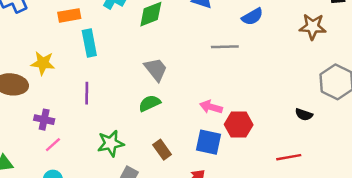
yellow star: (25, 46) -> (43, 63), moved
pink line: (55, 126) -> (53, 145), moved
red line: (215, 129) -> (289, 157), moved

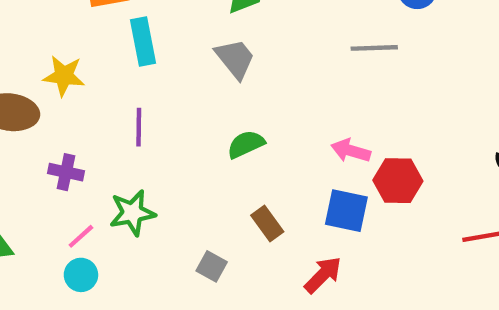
gray trapezoid: (156, 69) -> (235, 59), moved
green star: (111, 143) -> (132, 213), moved
pink line: (53, 145) -> (81, 236), moved

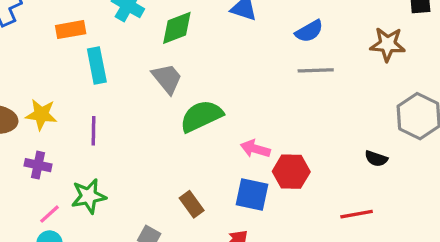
gray line: (374, 48) -> (316, 70), moved
yellow star: (64, 76) -> (41, 114), moved
green semicircle: (246, 144) -> (201, 116), moved, size x1.5

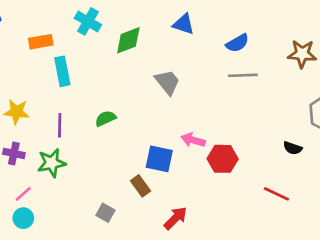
gray trapezoid: (167, 79) -> (167, 82), moved
green semicircle: (201, 116) -> (105, 118), moved, size x0.6
blue square: (252, 195) -> (159, 159), moved
green star: (89, 196) -> (52, 163), moved
red line: (357, 214) -> (276, 194), turned 35

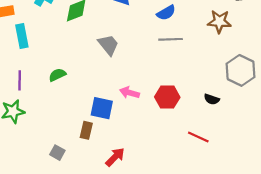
red hexagon: (223, 159) -> (167, 97), moved
brown rectangle: (140, 186) -> (86, 130), turned 49

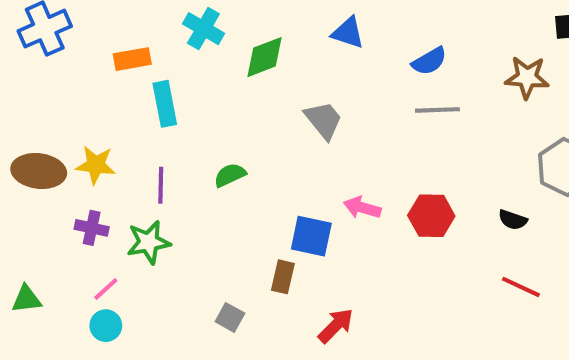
red line: (198, 137) -> (521, 287), moved

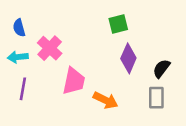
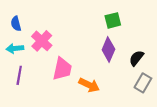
green square: (118, 24) -> (113, 20), moved
gray rectangle: (156, 98) -> (143, 83), moved, turned 30

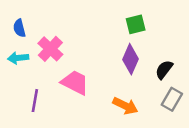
pink trapezoid: (62, 69) -> (75, 82), turned -75
purple line: (19, 75) -> (35, 101), moved
orange arrow: (89, 85) -> (125, 106), moved

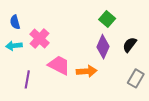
green square: (136, 24) -> (107, 19), turned -35
black semicircle: (164, 70) -> (130, 45), moved
orange arrow: (125, 106) -> (87, 71), moved, turned -30

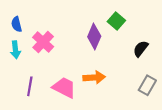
cyan arrow: (14, 46) -> (15, 50), turned -91
purple diamond: (103, 47) -> (94, 36), moved
pink trapezoid: (59, 65) -> (64, 87), moved

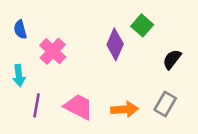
cyan arrow: (15, 50) -> (19, 76), moved
orange arrow: (94, 77) -> (125, 109), moved
gray rectangle: (147, 85) -> (165, 104), moved

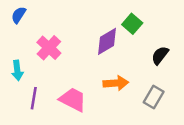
blue semicircle: (20, 29) -> (19, 15), moved, turned 48
purple diamond: (115, 44) -> (107, 41), turned 36
orange arrow: (125, 109) -> (116, 83), moved

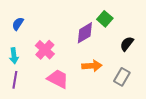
blue semicircle: (19, 15) -> (18, 24), moved
pink cross: (49, 48) -> (45, 50), moved
purple line: (34, 98) -> (15, 80), moved

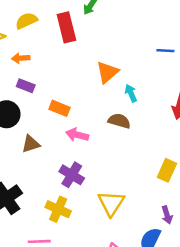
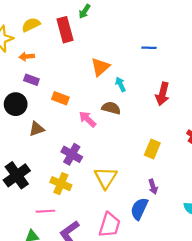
pink arrow: (77, 135) -> (87, 119), moved, turned 30

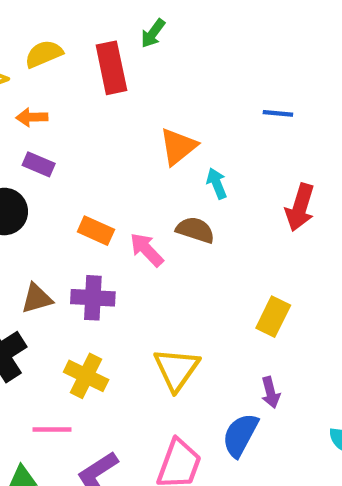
orange rectangle: (60, 98) -> (96, 231), moved
brown triangle: (37, 129) -> (37, 298), moved
purple cross: (72, 154) -> (93, 298), moved, turned -30

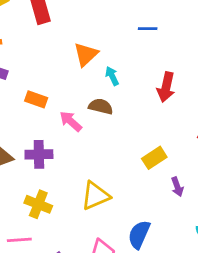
orange rectangle: (96, 231) -> (36, 99), moved
yellow rectangle: (273, 317) -> (154, 158), turned 35
yellow triangle: (176, 369) -> (95, 196), turned 36
purple arrow: (271, 392) -> (177, 187), moved

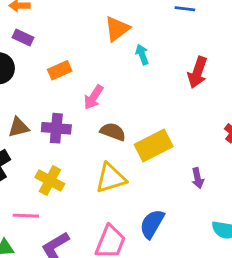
orange rectangle: (36, 99) -> (60, 70), turned -50
brown semicircle: (101, 106) -> (113, 132), moved
pink arrow: (71, 121) -> (93, 97), turned -105
yellow rectangle: (154, 158) -> (154, 146), moved, size x1.4

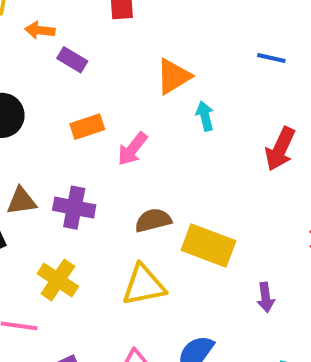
purple rectangle: (23, 37) -> (72, 60), moved
pink arrow: (93, 97) -> (132, 149), moved
brown semicircle: (113, 132) -> (153, 220), turned -40
yellow rectangle: (154, 146) -> (208, 245), turned 42

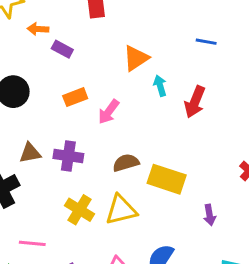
red arrow: (280, 149) -> (195, 102), moved
yellow cross: (58, 280) -> (80, 210), moved

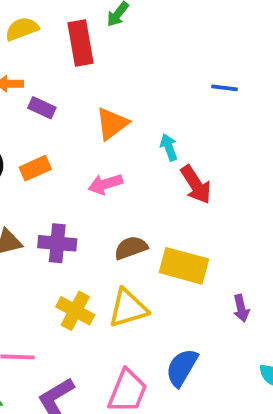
orange triangle: (136, 58) -> (112, 124), moved
orange rectangle: (75, 97) -> (35, 168), moved
red arrow: (195, 102) -> (196, 185), moved, turned -52
pink arrow: (109, 112) -> (105, 184), turned 40

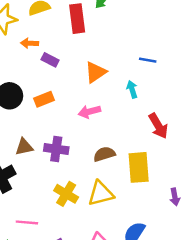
blue line: (224, 88) -> (148, 60), moved
red arrow: (196, 185) -> (158, 126), moved
yellow rectangle: (184, 266) -> (139, 167), turned 68

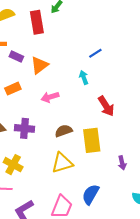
blue line: (148, 60) -> (95, 53), turned -40
orange triangle: (95, 72) -> (40, 65), moved
yellow cross: (66, 194) -> (13, 165), moved

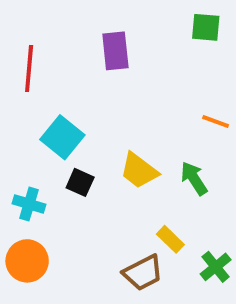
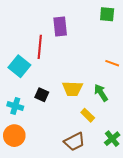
red line: (29, 69) -> (40, 47), moved
cyan square: (62, 137) -> (19, 66), moved
yellow trapezoid: (139, 171) -> (72, 89), turned -35
yellow rectangle: (170, 239) -> (88, 115), moved

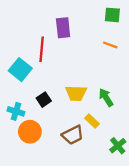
orange line: (112, 63) -> (110, 45), moved
black square: (42, 95) -> (44, 100), turned 32
orange circle: (14, 136) -> (30, 132), moved
brown trapezoid: (74, 142) -> (73, 135), moved

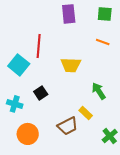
purple rectangle: (63, 28) -> (69, 14), moved
yellow trapezoid: (76, 93) -> (71, 65), moved
orange circle: (30, 132) -> (28, 134), moved

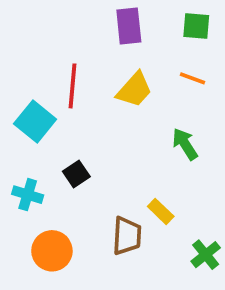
yellow trapezoid: (71, 65) -> (134, 90), moved, turned -50
green arrow: (99, 91) -> (185, 144), moved
brown trapezoid: (68, 126) -> (127, 236), turned -60

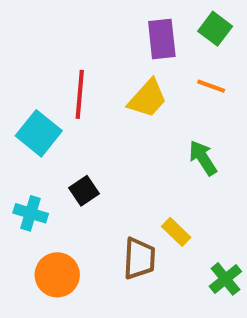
purple rectangle: (129, 26) -> (162, 39), moved
green square: (196, 26) -> (215, 29), turned 32

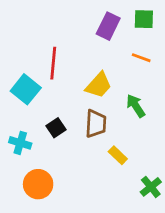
green square: (215, 29) -> (144, 19), turned -35
purple rectangle: (162, 39) -> (108, 26), turned 32
yellow trapezoid: (147, 98) -> (99, 85), moved
brown trapezoid: (139, 258) -> (96, 124), moved

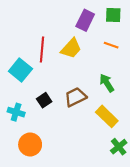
yellow trapezoid: (99, 85) -> (71, 48), moved
brown trapezoid: (96, 124) -> (75, 97), turned -120
yellow rectangle: (118, 155) -> (107, 116), moved, size x1.5

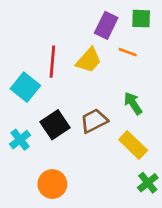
orange line: (111, 45) -> (128, 52), moved
black square: (44, 100) -> (55, 125), size x1.5
cyan cross: (16, 112) -> (20, 140), turned 35
orange circle: (30, 144) -> (52, 184), moved

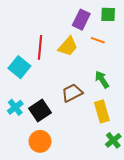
black square: (55, 125) -> (40, 110), moved
yellow rectangle: (133, 145) -> (102, 111), turned 30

§ Your task: Reproduce every line in the data that has the word "green" in it.

§ Solution below:
green star: (111, 143) -> (132, 213), moved
green semicircle: (246, 144) -> (201, 116), moved, size x1.5
green semicircle: (201, 116) -> (105, 118), moved, size x0.6
green star: (89, 196) -> (52, 163), moved
green square: (118, 24) -> (113, 20), moved
green square: (136, 24) -> (107, 19), turned -35
green arrow: (99, 91) -> (185, 144), moved
green square: (196, 26) -> (215, 29), turned 32
green square: (215, 29) -> (144, 19), turned -35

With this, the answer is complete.